Every line of the records below should be restated exactly.

○ ○ ○ ○

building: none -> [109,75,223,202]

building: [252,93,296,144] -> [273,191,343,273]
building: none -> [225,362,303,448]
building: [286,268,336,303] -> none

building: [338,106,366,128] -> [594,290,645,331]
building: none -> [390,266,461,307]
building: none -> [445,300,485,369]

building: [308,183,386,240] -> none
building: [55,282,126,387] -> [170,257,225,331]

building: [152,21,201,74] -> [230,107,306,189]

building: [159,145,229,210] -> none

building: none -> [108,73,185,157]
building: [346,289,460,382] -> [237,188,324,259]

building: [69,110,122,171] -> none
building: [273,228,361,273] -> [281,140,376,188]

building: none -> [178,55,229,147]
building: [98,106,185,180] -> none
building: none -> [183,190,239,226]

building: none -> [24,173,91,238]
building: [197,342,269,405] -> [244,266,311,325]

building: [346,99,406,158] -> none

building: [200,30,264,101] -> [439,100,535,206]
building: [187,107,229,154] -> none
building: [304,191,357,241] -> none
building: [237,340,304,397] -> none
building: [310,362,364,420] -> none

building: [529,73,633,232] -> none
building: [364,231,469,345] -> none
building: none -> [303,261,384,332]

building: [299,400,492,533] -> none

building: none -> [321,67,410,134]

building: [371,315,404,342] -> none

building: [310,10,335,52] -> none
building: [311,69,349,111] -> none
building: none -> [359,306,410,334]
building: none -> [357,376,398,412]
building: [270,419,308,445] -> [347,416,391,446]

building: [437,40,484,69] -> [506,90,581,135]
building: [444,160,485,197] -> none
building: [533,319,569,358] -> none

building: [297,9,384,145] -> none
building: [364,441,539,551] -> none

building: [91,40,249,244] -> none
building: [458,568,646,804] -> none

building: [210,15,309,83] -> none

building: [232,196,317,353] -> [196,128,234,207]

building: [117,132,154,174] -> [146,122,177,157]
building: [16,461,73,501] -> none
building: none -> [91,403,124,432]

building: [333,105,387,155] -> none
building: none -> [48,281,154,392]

○ ○ ○ ○

* _ANSWER BOX_
building: none -> [109,75,223,202]

building: [252,93,296,144] -> [273,191,343,273]
building: none -> [225,362,303,448]
building: [286,268,336,303] -> none

building: [338,106,366,128] -> [594,290,645,331]
building: none -> [390,266,461,307]
building: none -> [445,300,485,369]

building: [308,183,386,240] -> none
building: [55,282,126,387] -> [170,257,225,331]

building: [152,21,201,74] -> [230,107,306,189]

building: [159,145,229,210] -> none

building: none -> [108,73,185,157]
building: [346,289,460,382] -> [237,188,324,259]

building: [69,110,122,171] -> none
building: [273,228,361,273] -> [281,140,376,188]

building: none -> [178,55,229,147]
building: [98,106,185,180] -> none
building: none -> [183,190,239,226]

building: none -> [24,173,91,238]
building: [197,342,269,405] -> [244,266,311,325]

building: [346,99,406,158] -> none

building: [200,30,264,101] -> [439,100,535,206]
building: [187,107,229,154] -> none
building: [304,191,357,241] -> none
building: [237,340,304,397] -> none
building: [310,362,364,420] -> none

building: [529,73,633,232] -> none
building: [364,231,469,345] -> none
building: none -> [303,261,384,332]

building: [299,400,492,533] -> none

building: none -> [321,67,410,134]

building: [371,315,404,342] -> none

building: [310,10,335,52] -> none
building: [311,69,349,111] -> none
building: none -> [359,306,410,334]
building: none -> [357,376,398,412]
building: [270,419,308,445] -> [347,416,391,446]

building: [437,40,484,69] -> [506,90,581,135]
building: [444,160,485,197] -> none
building: [533,319,569,358] -> none

building: [297,9,384,145] -> none
building: [364,441,539,551] -> none

building: [91,40,249,244] -> none
building: [458,568,646,804] -> none

building: [210,15,309,83] -> none

building: [232,196,317,353] -> [196,128,234,207]

building: [117,132,154,174] -> [146,122,177,157]
building: [16,461,73,501] -> none
building: none -> [91,403,124,432]

building: [333,105,387,155] -> none
building: none -> [48,281,154,392]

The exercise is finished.